WHAT TO PRODUCE
Update the material below by replacing every "bus stop" with "bus shelter", changing nothing else, and leave the pictures out of your answer.

DATA
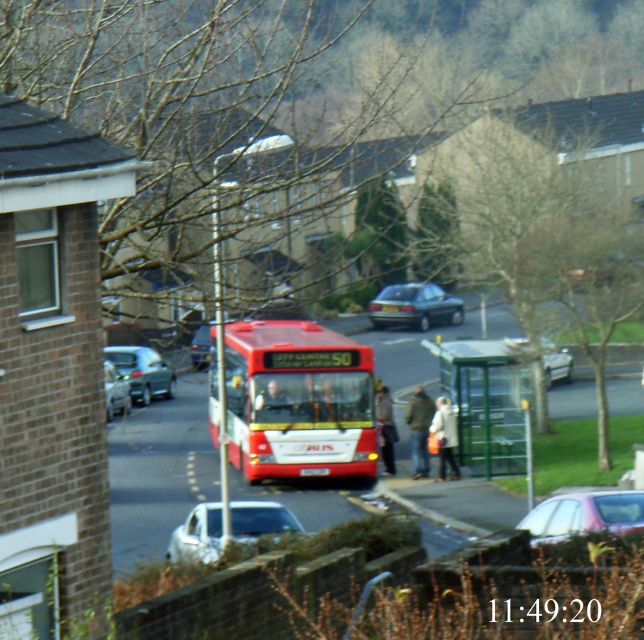
From the picture: Who is more forward, (422, 465) or (386, 440)?

Point (422, 465) is more forward.

Which of these two, dark brown leather jacket at center or dark gray fabric jacket at center, stands taller?

dark gray fabric jacket at center is taller.

Between point (412, 406) and point (392, 417), which one is positioned in front?

Point (392, 417)

Identify the location of dark brown leather jacket at center. Image resolution: width=644 pixels, height=640 pixels. (419, 429).

Does green metallic bus stop at center lie in front of white fabric coat at center?

Yes, green metallic bus stop at center is closer to the viewer.

Who is more distant from viewer, (442, 371) or (451, 468)?

Positioned behind is point (442, 371).

Locate an element on the screen. green metallic bus stop at center is located at coordinates (486, 401).

Where is `green metallic bus stop at center`? Image resolution: width=644 pixels, height=640 pixels. green metallic bus stop at center is located at coordinates (486, 401).

From the picture: How distant is white fabric coat at center from silver metallic sedan at center?

white fabric coat at center is 3.93 meters from silver metallic sedan at center.

What do you see at coordinates (446, 436) in the screenshot? The image size is (644, 640). I see `white fabric coat at center` at bounding box center [446, 436].

Find the location of a particular element. white fabric coat at center is located at coordinates (446, 436).

Locate an element on the screen. This screenshot has width=644, height=640. white fabric coat at center is located at coordinates (446, 436).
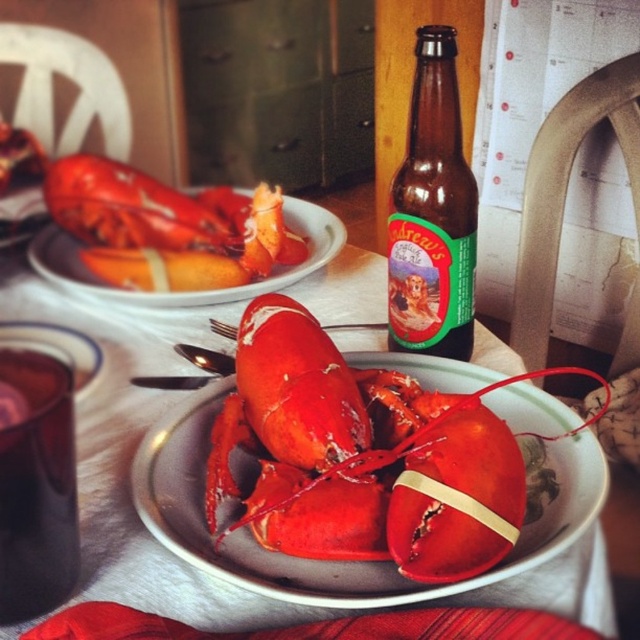
Looking at this image, is matte ceramic plate at center positioned in front of matte ceramic lobster at center?

Yes, it is in front of matte ceramic lobster at center.

Does point (26, 285) come farther from viewer compared to point (54, 225)?

No, (26, 285) is closer to viewer.

In order to click on matte ceramic plate at center in this screenshot , I will do `click(129, 488)`.

Who is positioned more to the right, shiny red lobster at center or matte ceramic plate at center?

Positioned to the right is shiny red lobster at center.

From the picture: Does shiny red lobster at center have a lesser height compared to matte ceramic plate at center?

Indeed, shiny red lobster at center has a lesser height compared to matte ceramic plate at center.

What do you see at coordinates (369, 456) in the screenshot? The height and width of the screenshot is (640, 640). I see `shiny red lobster at center` at bounding box center [369, 456].

Locate an element on the screen. shiny red lobster at center is located at coordinates (369, 456).

The height and width of the screenshot is (640, 640). What do you see at coordinates (129, 488) in the screenshot?
I see `matte ceramic plate at center` at bounding box center [129, 488].

Is matte ceramic plate at center above brown glass bottle at center?

Incorrect, matte ceramic plate at center is not positioned above brown glass bottle at center.

Locate an element on the screen. matte ceramic plate at center is located at coordinates (129, 488).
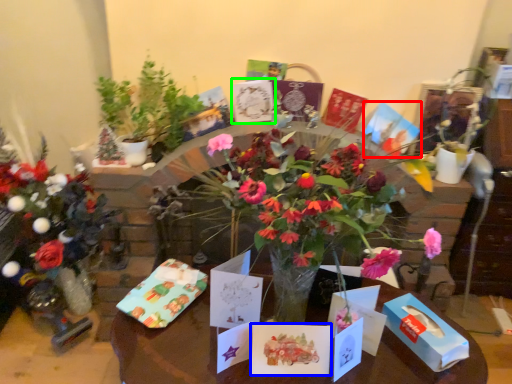
Question: Based on their relative distances, which object is farther from birthday card (highlighted by a red box)? Choose from birthday card (highlighted by a blue box) and birthday card (highlighted by a green box).

Choices:
 (A) birthday card
 (B) birthday card

Answer: (A)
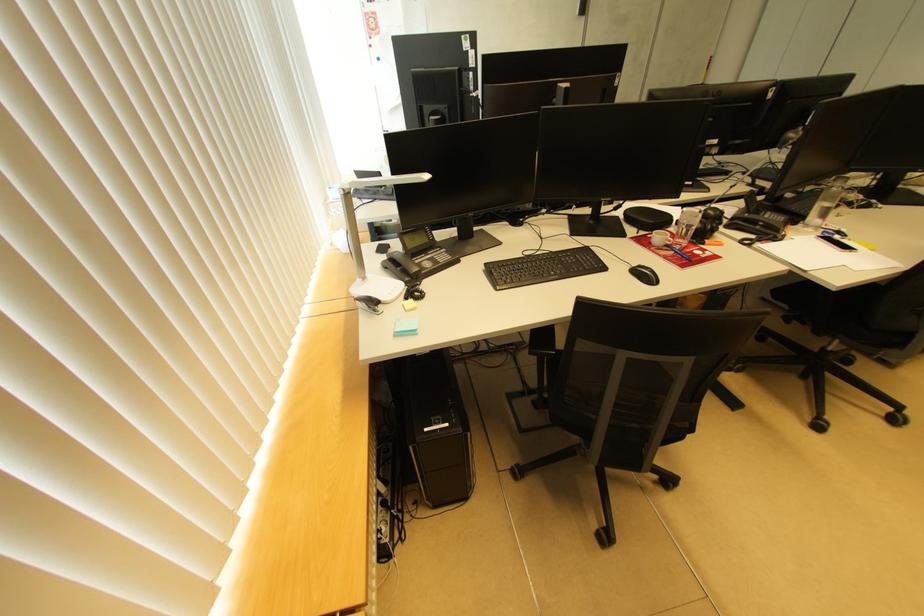
The location [798,231] corresponds to which object?

It refers to a orange highlighter.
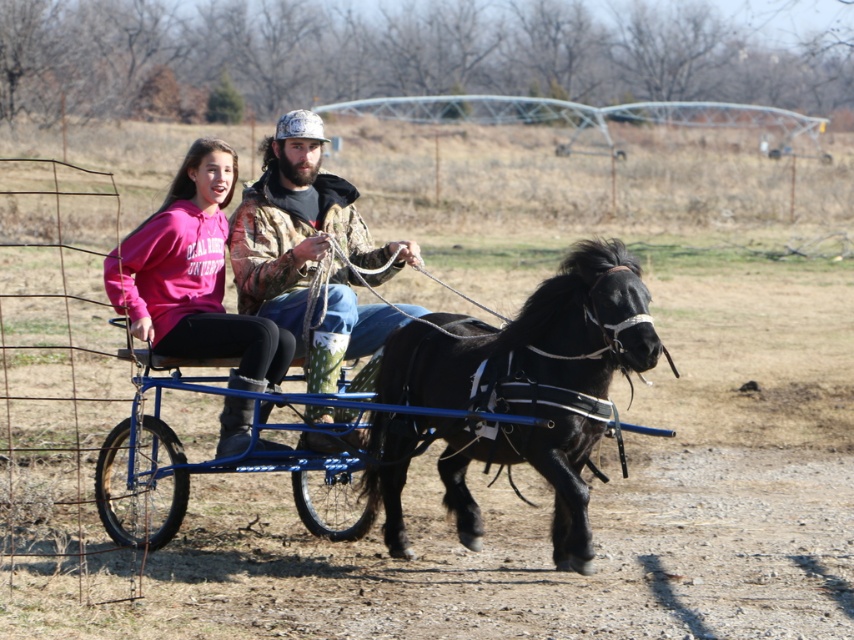
Question: Among these points, which one is farthest from the camera?

Choices:
 (A) (215, 193)
 (B) (578, 369)
 (C) (279, 284)

Answer: (A)

Question: Which point is farther to the camera?

Choices:
 (A) (153, 324)
 (B) (305, 214)
 (C) (113, 436)

Answer: (B)

Question: Which point is farther to the camera?

Choices:
 (A) pos(285,138)
 (B) pos(115,492)
 (C) pos(243,374)

Answer: (B)

Question: Is black glossy horse at center thinner than pink fleece sweatshirt at center?

Choices:
 (A) yes
 (B) no

Answer: (B)

Question: Does black glossy horse at center have a lesser width compared to pink fleece sweatshirt at center?

Choices:
 (A) yes
 (B) no

Answer: (B)

Question: Does pink fleece sweatshirt at center appear on the right side of blue metallic cart at center?

Choices:
 (A) no
 (B) yes

Answer: (A)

WRITTEN REPLY
From the picture: Who is more forward, (422, 465) or (386, 440)?

Point (422, 465) is more forward.

Which of these two, dark brown leather jacket at center or dark gray fabric jacket at center, stands taller?

dark gray fabric jacket at center is taller.

Between point (412, 406) and point (392, 417), which one is positioned in front?

Point (392, 417)

Identify the location of dark brown leather jacket at center. Image resolution: width=644 pixels, height=640 pixels. (419, 429).

Does green metallic bus shelter at center lie in front of white fabric coat at center?

Yes, green metallic bus shelter at center is closer to the viewer.

Who is more distant from viewer, (442, 371) or (451, 468)?

Positioned behind is point (442, 371).

Locate an element on the screen. green metallic bus shelter at center is located at coordinates (486, 401).

Where is `green metallic bus shelter at center`? Image resolution: width=644 pixels, height=640 pixels. green metallic bus shelter at center is located at coordinates (486, 401).

From the picture: How distant is white fabric coat at center from silver metallic sedan at center?

white fabric coat at center is 3.93 meters from silver metallic sedan at center.

What do you see at coordinates (446, 436) in the screenshot? The image size is (644, 640). I see `white fabric coat at center` at bounding box center [446, 436].

Find the location of a particular element. white fabric coat at center is located at coordinates (446, 436).

Locate an element on the screen. This screenshot has width=644, height=640. white fabric coat at center is located at coordinates (446, 436).
Looking at this image, is matte ceramic plate at center positioned in front of matte ceramic lobster at center?

Yes, it is in front of matte ceramic lobster at center.

Does point (26, 285) come farther from viewer compared to point (54, 225)?

No, (26, 285) is closer to viewer.

In order to click on matte ceramic plate at center in this screenshot , I will do `click(129, 488)`.

Who is positioned more to the right, shiny red lobster at center or matte ceramic plate at center?

Positioned to the right is shiny red lobster at center.

From the picture: Does shiny red lobster at center have a lesser height compared to matte ceramic plate at center?

Indeed, shiny red lobster at center has a lesser height compared to matte ceramic plate at center.

What do you see at coordinates (369, 456) in the screenshot? The height and width of the screenshot is (640, 640). I see `shiny red lobster at center` at bounding box center [369, 456].

Locate an element on the screen. shiny red lobster at center is located at coordinates (369, 456).

The height and width of the screenshot is (640, 640). What do you see at coordinates (129, 488) in the screenshot?
I see `matte ceramic plate at center` at bounding box center [129, 488].

Is matte ceramic plate at center above brown glass bottle at center?

Incorrect, matte ceramic plate at center is not positioned above brown glass bottle at center.

Locate an element on the screen. matte ceramic plate at center is located at coordinates (129, 488).
Question: Based on their relative distances, which object is farther from birthday card (highlighted by a red box)? Choose from birthday card (highlighted by a blue box) and birthday card (highlighted by a green box).

Choices:
 (A) birthday card
 (B) birthday card

Answer: (A)
The location [798,231] corresponds to which object?

It refers to a orange highlighter.
Question: Among these points, which one is farthest from the camera?

Choices:
 (A) (215, 193)
 (B) (578, 369)
 (C) (279, 284)

Answer: (A)

Question: Which point is farther to the camera?

Choices:
 (A) (153, 324)
 (B) (305, 214)
 (C) (113, 436)

Answer: (B)

Question: Which point is farther to the camera?

Choices:
 (A) pos(285,138)
 (B) pos(115,492)
 (C) pos(243,374)

Answer: (B)

Question: Is black glossy horse at center thinner than pink fleece sweatshirt at center?

Choices:
 (A) yes
 (B) no

Answer: (B)

Question: Does black glossy horse at center have a lesser width compared to pink fleece sweatshirt at center?

Choices:
 (A) yes
 (B) no

Answer: (B)

Question: Does pink fleece sweatshirt at center appear on the right side of blue metallic cart at center?

Choices:
 (A) no
 (B) yes

Answer: (A)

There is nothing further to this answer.